** Start of Data for this exercise **

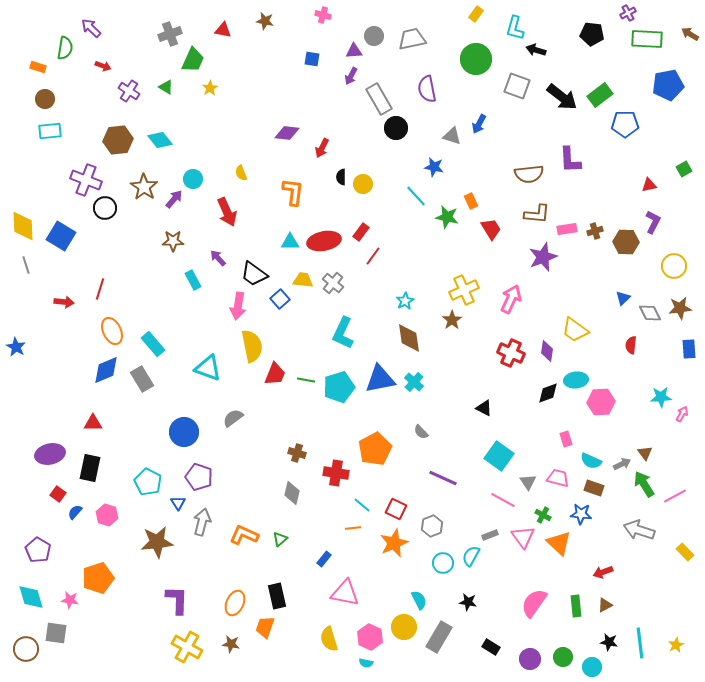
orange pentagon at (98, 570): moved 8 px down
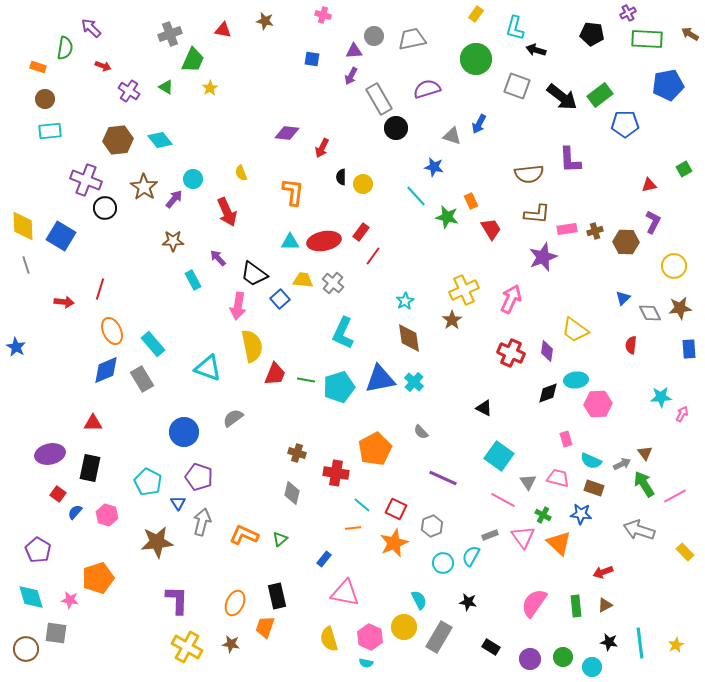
purple semicircle at (427, 89): rotated 84 degrees clockwise
pink hexagon at (601, 402): moved 3 px left, 2 px down
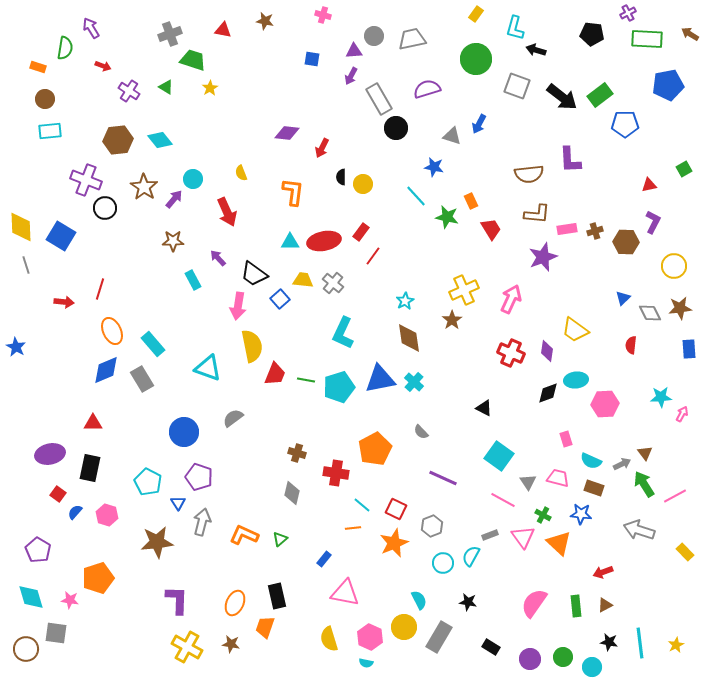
purple arrow at (91, 28): rotated 15 degrees clockwise
green trapezoid at (193, 60): rotated 96 degrees counterclockwise
yellow diamond at (23, 226): moved 2 px left, 1 px down
pink hexagon at (598, 404): moved 7 px right
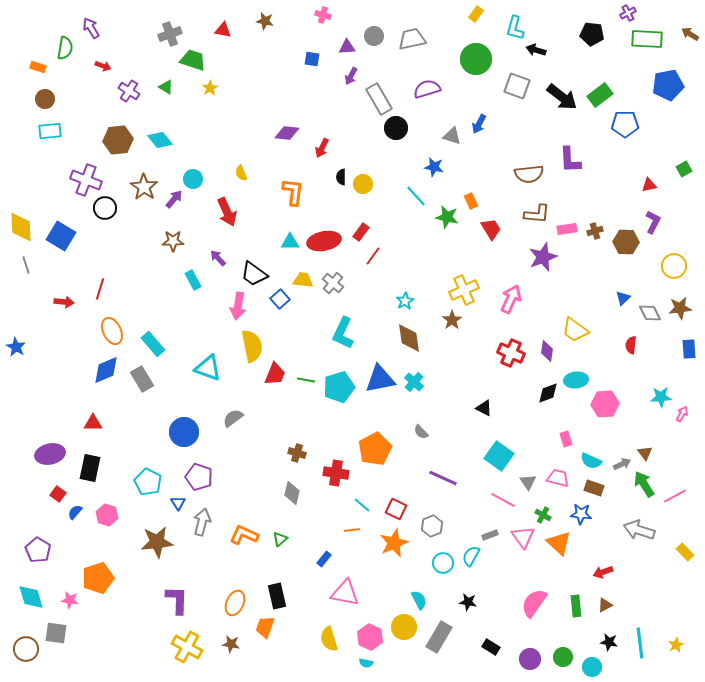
purple triangle at (354, 51): moved 7 px left, 4 px up
orange line at (353, 528): moved 1 px left, 2 px down
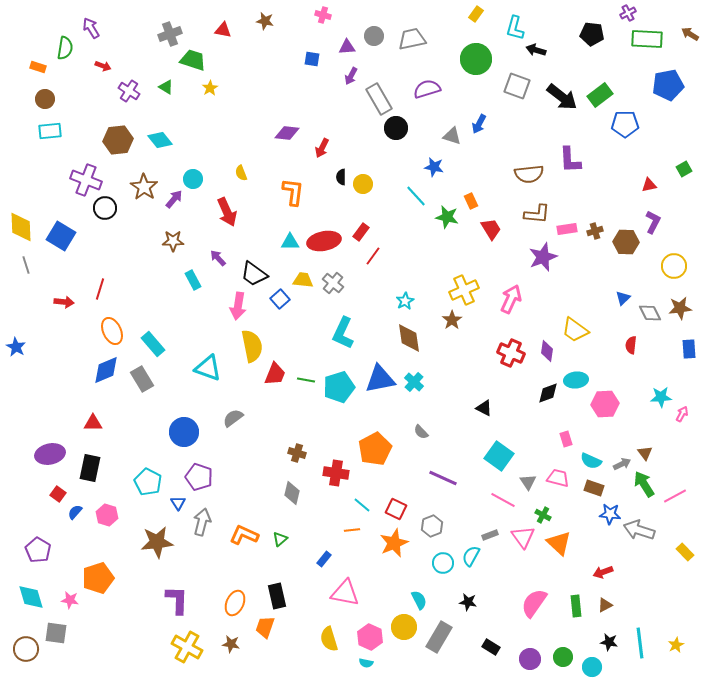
blue star at (581, 514): moved 29 px right
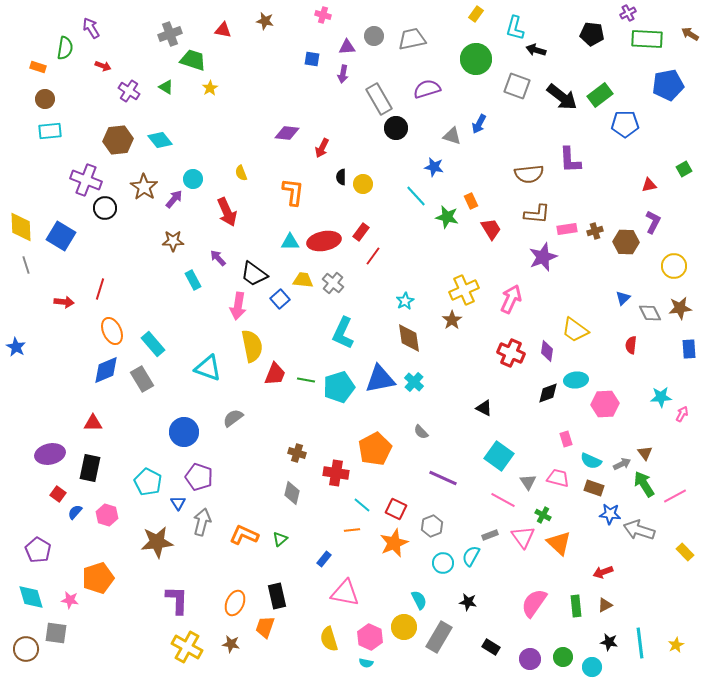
purple arrow at (351, 76): moved 8 px left, 2 px up; rotated 18 degrees counterclockwise
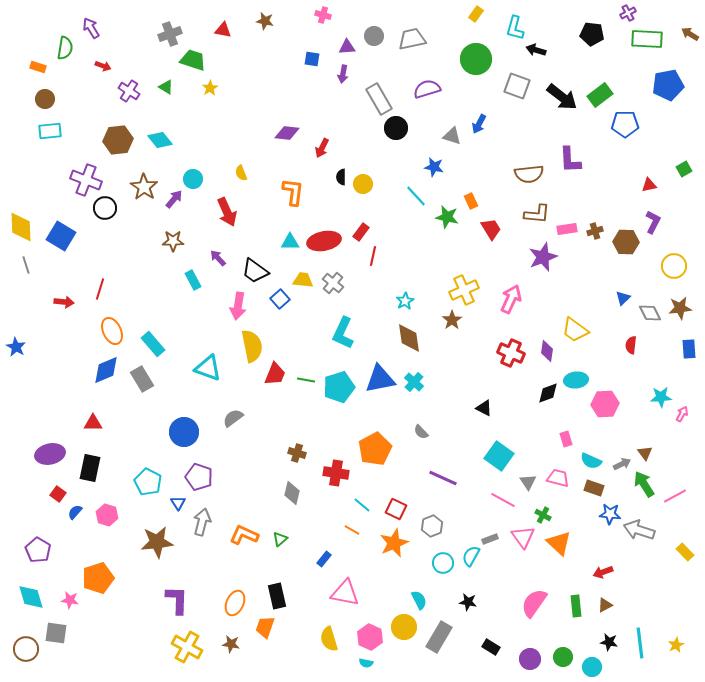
red line at (373, 256): rotated 24 degrees counterclockwise
black trapezoid at (254, 274): moved 1 px right, 3 px up
orange line at (352, 530): rotated 35 degrees clockwise
gray rectangle at (490, 535): moved 4 px down
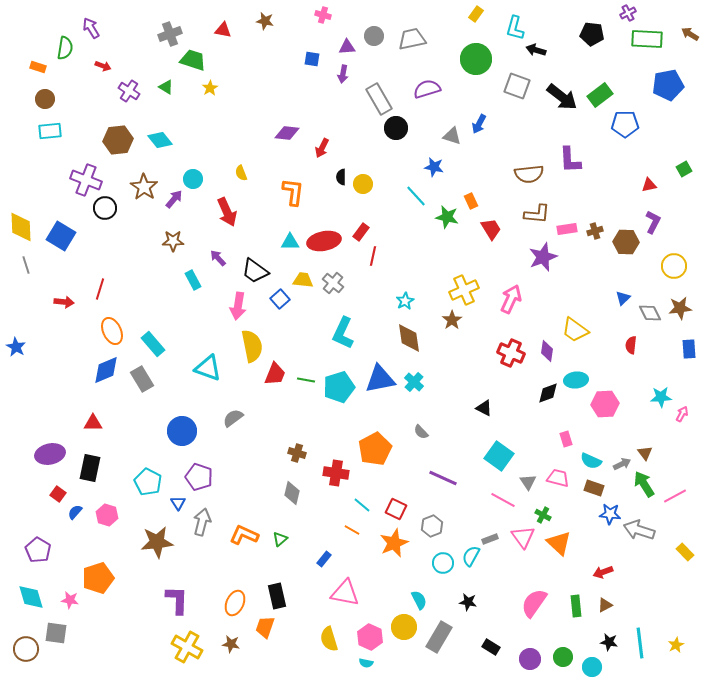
blue circle at (184, 432): moved 2 px left, 1 px up
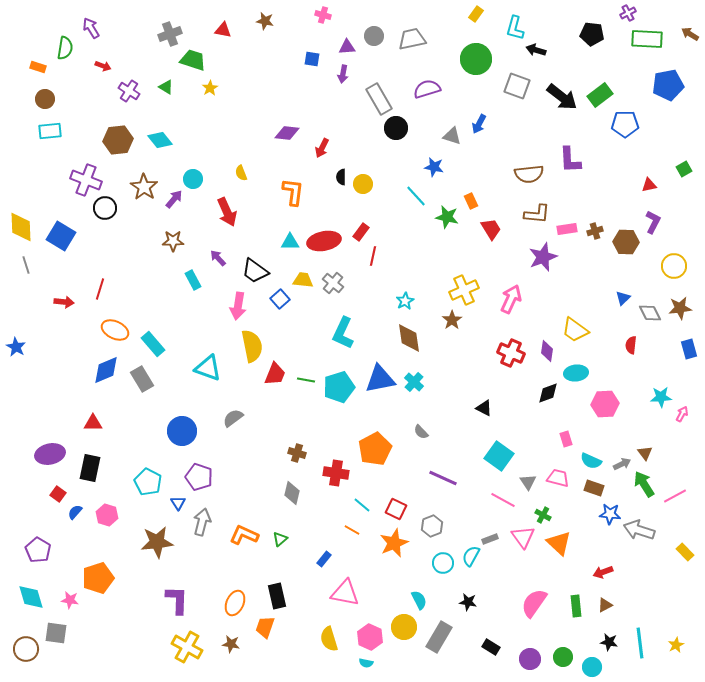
orange ellipse at (112, 331): moved 3 px right, 1 px up; rotated 40 degrees counterclockwise
blue rectangle at (689, 349): rotated 12 degrees counterclockwise
cyan ellipse at (576, 380): moved 7 px up
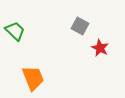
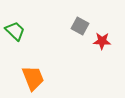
red star: moved 2 px right, 7 px up; rotated 24 degrees counterclockwise
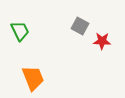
green trapezoid: moved 5 px right; rotated 20 degrees clockwise
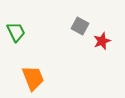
green trapezoid: moved 4 px left, 1 px down
red star: rotated 24 degrees counterclockwise
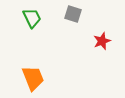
gray square: moved 7 px left, 12 px up; rotated 12 degrees counterclockwise
green trapezoid: moved 16 px right, 14 px up
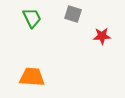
red star: moved 5 px up; rotated 18 degrees clockwise
orange trapezoid: moved 1 px left, 1 px up; rotated 64 degrees counterclockwise
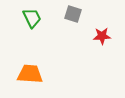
orange trapezoid: moved 2 px left, 3 px up
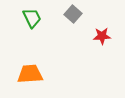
gray square: rotated 24 degrees clockwise
orange trapezoid: rotated 8 degrees counterclockwise
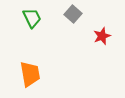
red star: rotated 18 degrees counterclockwise
orange trapezoid: rotated 84 degrees clockwise
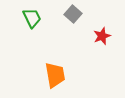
orange trapezoid: moved 25 px right, 1 px down
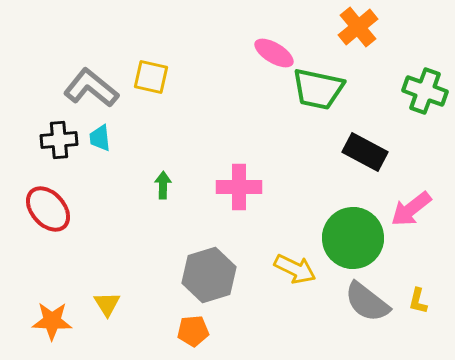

** End of Data for this exercise **

### Stated exercise
Please copy the listing from the line containing "red star: moved 2" through its final line, keeping every line unchanged and leaving out the picture lines.

### Output of the task
red star: moved 2 px right, 7 px up; rotated 24 degrees counterclockwise
green trapezoid: moved 5 px right; rotated 20 degrees clockwise
green trapezoid: moved 4 px left, 1 px down
red star: rotated 24 degrees counterclockwise
gray square: moved 7 px left, 12 px up; rotated 12 degrees counterclockwise
green trapezoid: moved 16 px right, 14 px up
red star: moved 5 px up; rotated 18 degrees clockwise
orange trapezoid: moved 1 px left, 1 px up; rotated 64 degrees counterclockwise
orange trapezoid: moved 2 px left, 3 px up
gray square: rotated 24 degrees clockwise
orange trapezoid: rotated 8 degrees counterclockwise
red star: rotated 18 degrees counterclockwise
orange trapezoid: rotated 84 degrees clockwise
orange trapezoid: moved 25 px right, 1 px down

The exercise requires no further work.